● Directive
Take the entries below and write them out exactly, with each picture removed.

● Object boundary polygons
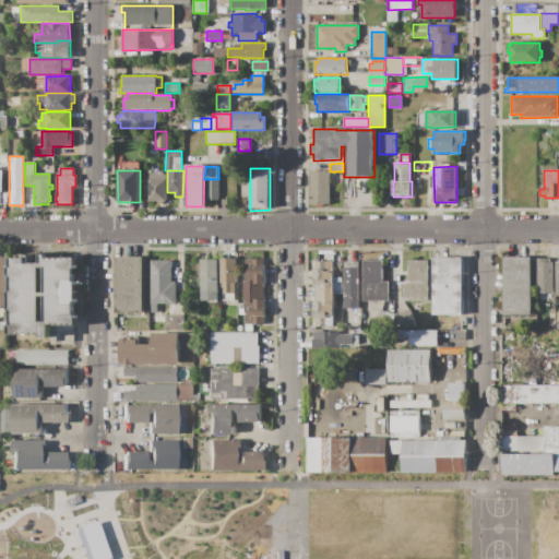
[(166,175),(165,193),(166,193),(166,200),(164,200),(164,203),(156,203),(156,201),(147,201),(149,179),(149,175),(151,175),(151,171),(163,171),(163,175),(166,175)]
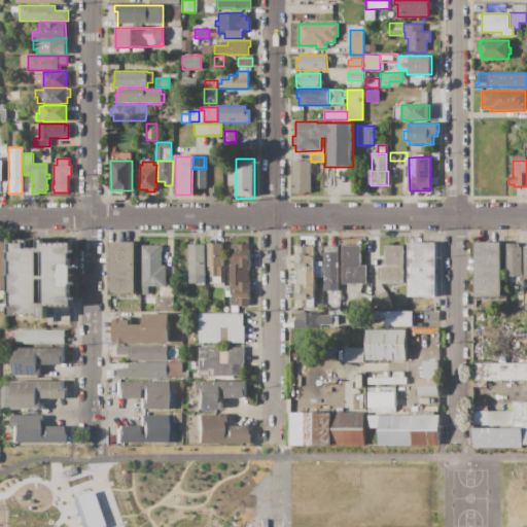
[(310,162),(311,192),(292,192),(292,162),(310,162)]
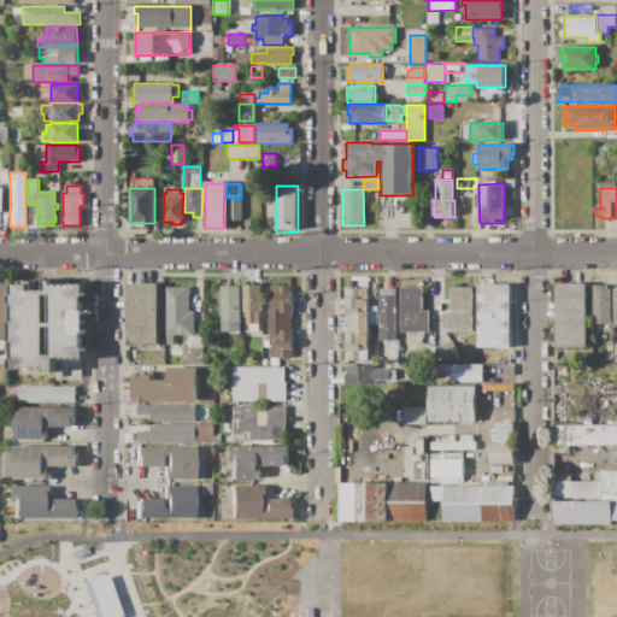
[(228,198),(241,198),(241,223),(228,223),(228,198)]
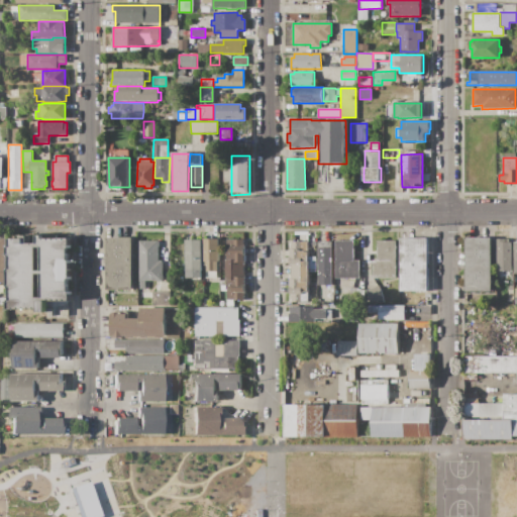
[(9,309),(9,300),(11,300),(11,289),(9,289),(9,269),(11,269),(11,257),(9,257),(9,245),(11,245),(11,238),(26,238),(26,236),(29,236),(29,243),(38,243),(38,235),(44,235),(44,239),(72,239),(72,248),(70,248),(70,261),(72,261),(72,281),(70,281),(70,292),(72,292),(72,301),(48,302),(48,309),(54,309),(54,316),(50,316),(50,312),(39,312),(39,309),(9,309)]
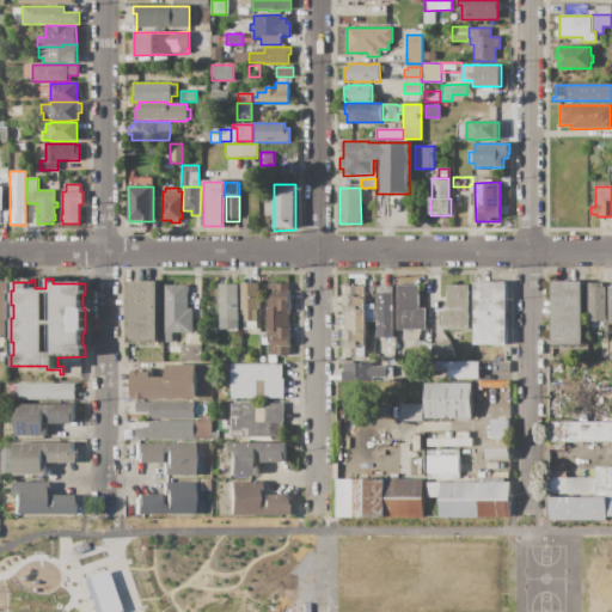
[(126,281),(157,281),(157,343),(126,343),(126,281)]
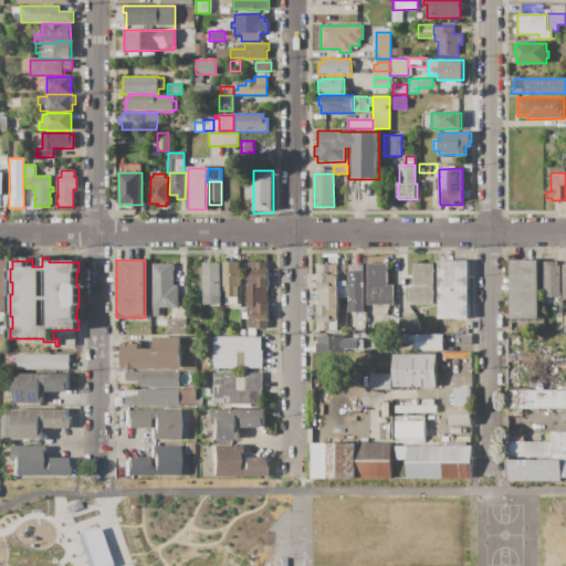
[(439,261),(469,260),(469,320),(439,320),(439,261)]
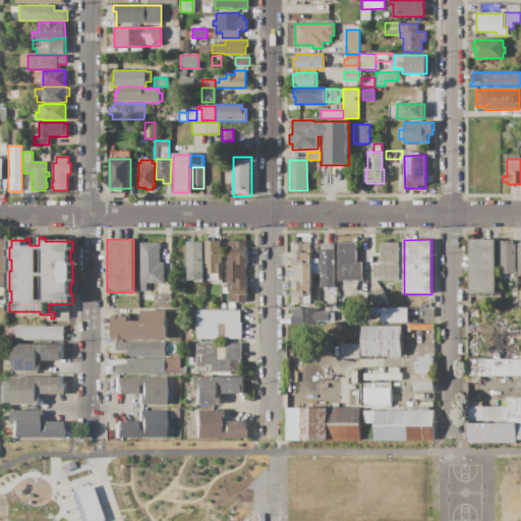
[(495,239),(496,295),(469,295),(469,239),(495,239)]
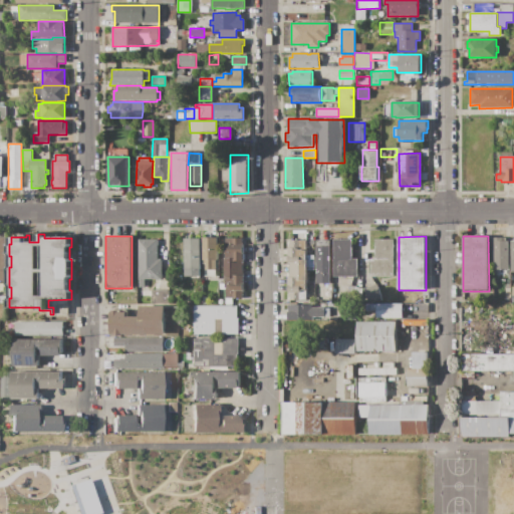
[(492,237),(506,237),(506,241),(508,241),(508,270),(493,270),(492,237)]
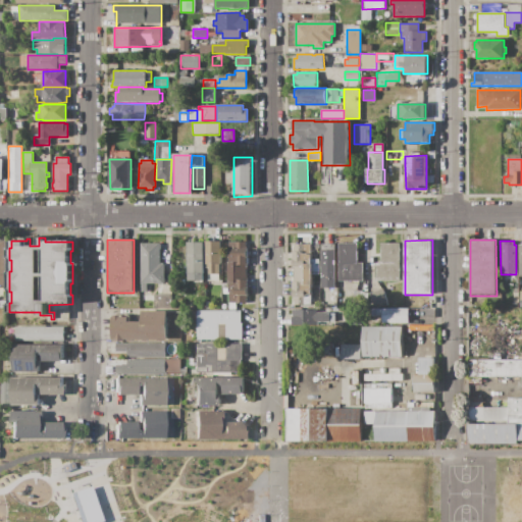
[(205,242),(221,242),(221,244),(221,256),(222,256),(222,264),(221,264),(220,264),(220,274),(218,274),(218,280),(207,281),(207,273),(206,273),(206,268),(206,265),(205,265),(205,242)]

● Output of the exercise
[(166,175),(165,193),(166,193),(166,200),(164,200),(164,203),(156,203),(156,201),(147,201),(149,179),(149,175),(151,175),(151,171),(163,171),(163,175),(166,175)]
[(310,162),(311,192),(292,192),(292,162),(310,162)]
[(228,198),(241,198),(241,223),(228,223),(228,198)]
[(9,309),(9,300),(11,300),(11,289),(9,289),(9,269),(11,269),(11,257),(9,257),(9,245),(11,245),(11,238),(26,238),(26,236),(29,236),(29,243),(38,243),(38,235),(44,235),(44,239),(72,239),(72,248),(70,248),(70,261),(72,261),(72,281),(70,281),(70,292),(72,292),(72,301),(48,302),(48,309),(54,309),(54,316),(50,316),(50,312),(39,312),(39,309),(9,309)]
[(126,281),(157,281),(157,343),(126,343),(126,281)]
[(439,261),(469,260),(469,320),(439,320),(439,261)]
[(495,239),(496,295),(469,295),(469,239),(495,239)]
[(492,237),(506,237),(506,241),(508,241),(508,270),(493,270),(492,237)]
[(205,242),(221,242),(221,244),(221,256),(222,256),(222,264),(221,264),(220,264),(220,274),(218,274),(218,280),(207,281),(207,273),(206,273),(206,268),(206,265),(205,265),(205,242)]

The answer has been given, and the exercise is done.